*** DATA EXTRACT Section Begins ***

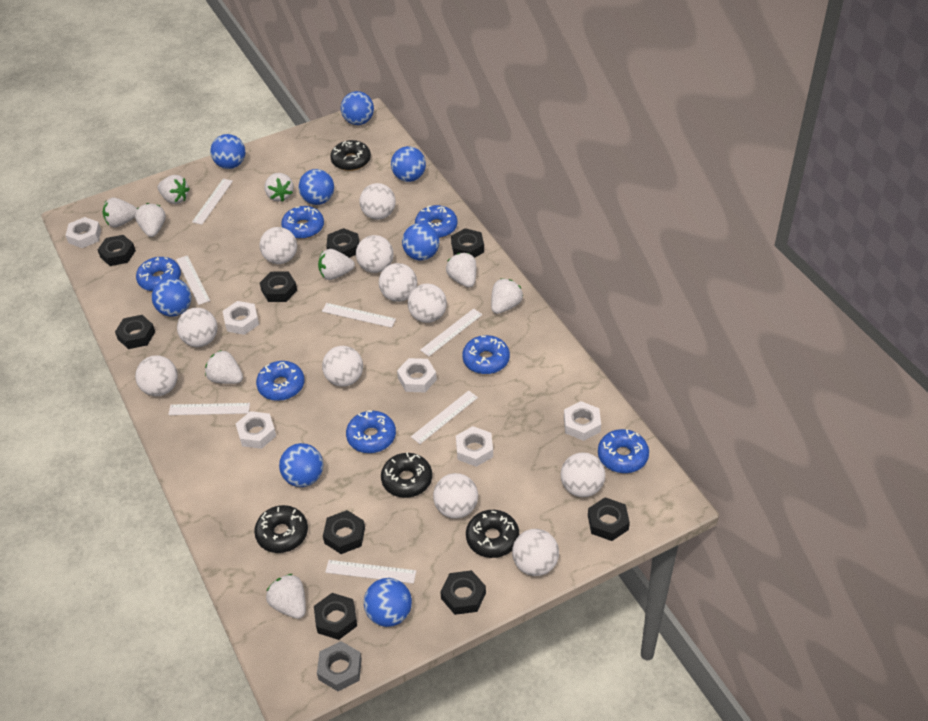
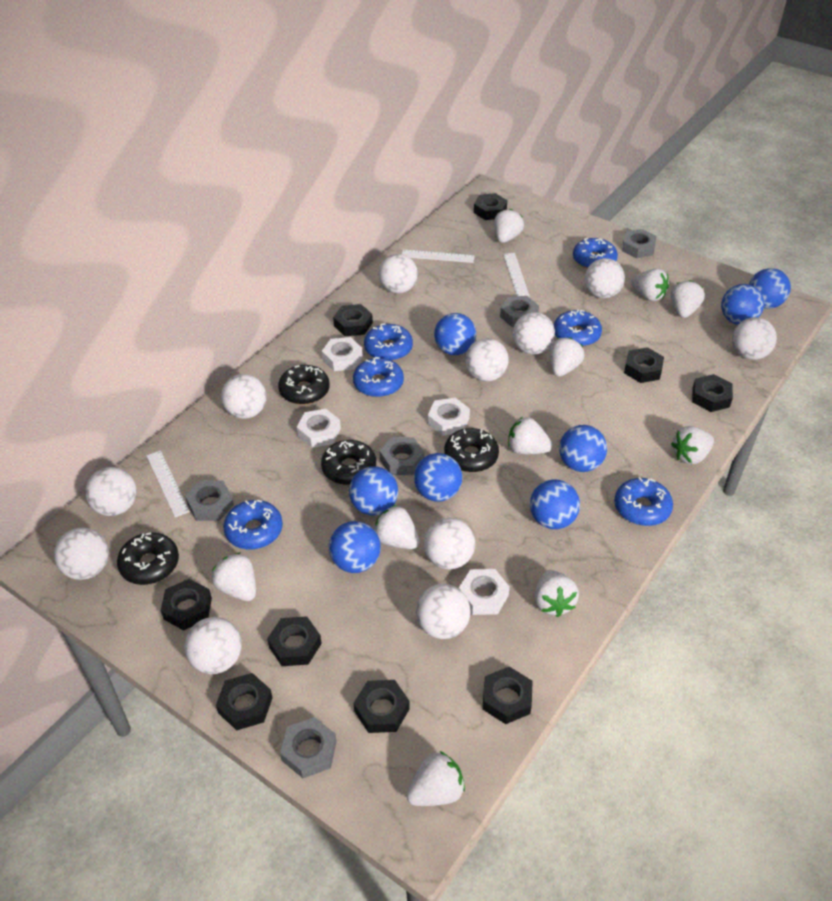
blue donut: 7 -> 6
grey nut: 1 -> 5
white nut: 6 -> 4
white ruler: 7 -> 3
white strawberry: 9 -> 10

*** DATA EXTRACT Section Ends ***

PROBLEM STATEMENT
Where a line of the entries contains "white", report that line.

ANSWER TO THE PROBLEM
white nut: 6 -> 4
white ruler: 7 -> 3
white strawberry: 9 -> 10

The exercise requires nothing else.